# [The exercise]
Starting at the line that contains "clamped (615, 423)" and ending with the line that contains "varnished (161, 599)", recast those records as a JSON list of strings with one string per line and blank lines omitted.

# [Task material]
────────────────────

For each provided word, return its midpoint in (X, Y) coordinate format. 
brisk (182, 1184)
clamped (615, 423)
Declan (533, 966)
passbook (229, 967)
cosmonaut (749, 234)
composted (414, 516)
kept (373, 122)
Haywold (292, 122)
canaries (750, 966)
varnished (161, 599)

────────────────────

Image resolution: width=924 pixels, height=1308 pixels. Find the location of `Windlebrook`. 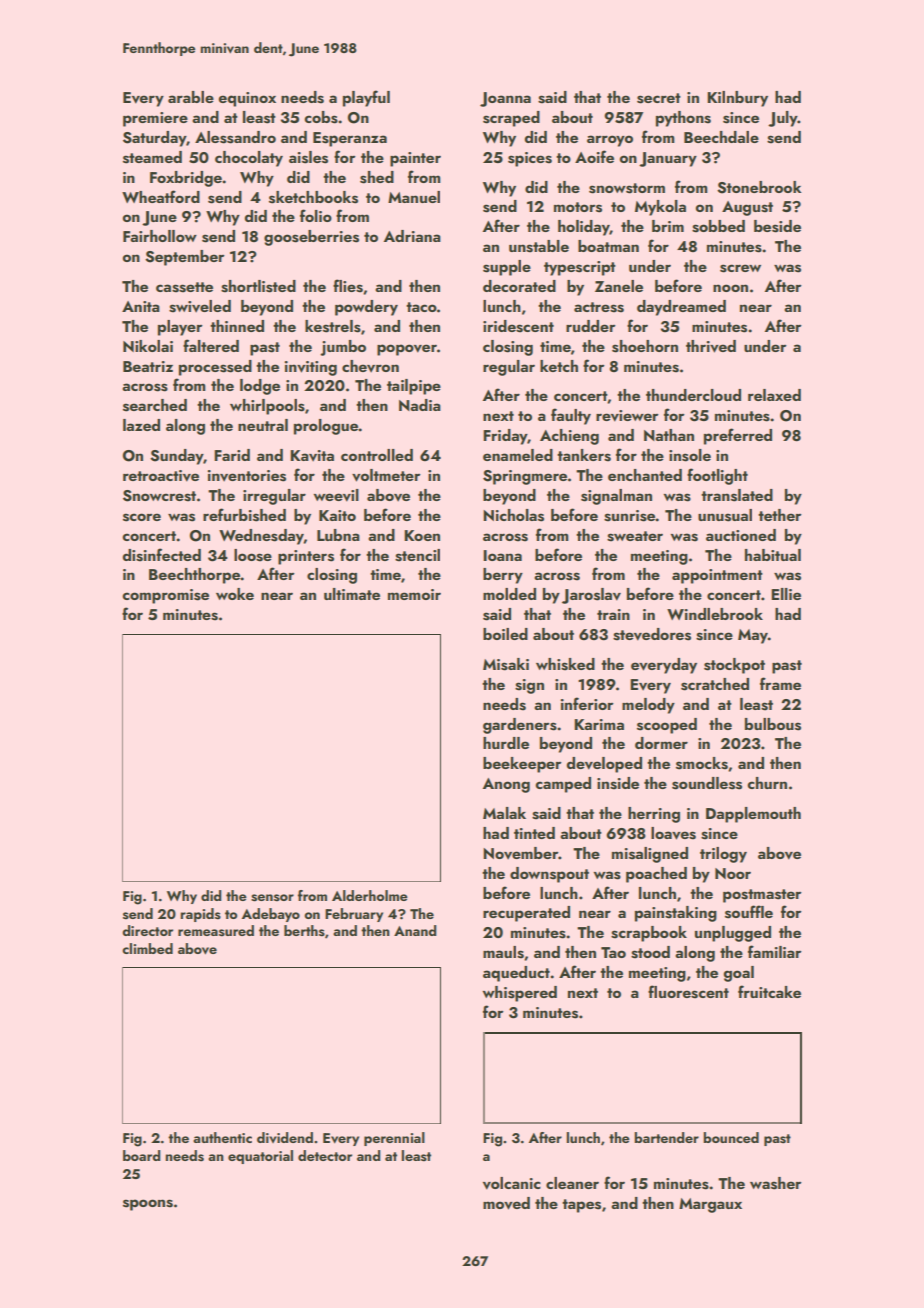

────────────────────

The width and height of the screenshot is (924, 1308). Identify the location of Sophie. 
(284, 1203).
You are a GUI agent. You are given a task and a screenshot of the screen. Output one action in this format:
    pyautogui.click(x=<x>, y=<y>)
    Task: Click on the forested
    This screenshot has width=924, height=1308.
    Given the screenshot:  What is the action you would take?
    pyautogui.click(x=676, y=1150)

────────────────────

# [Correct answer]
[
  "clamped (615, 423)",
  "Declan (533, 966)",
  "passbook (229, 967)",
  "cosmonaut (749, 234)",
  "composted (414, 516)",
  "kept (373, 122)",
  "Haywold (292, 122)",
  "canaries (750, 966)",
  "varnished (161, 599)"
]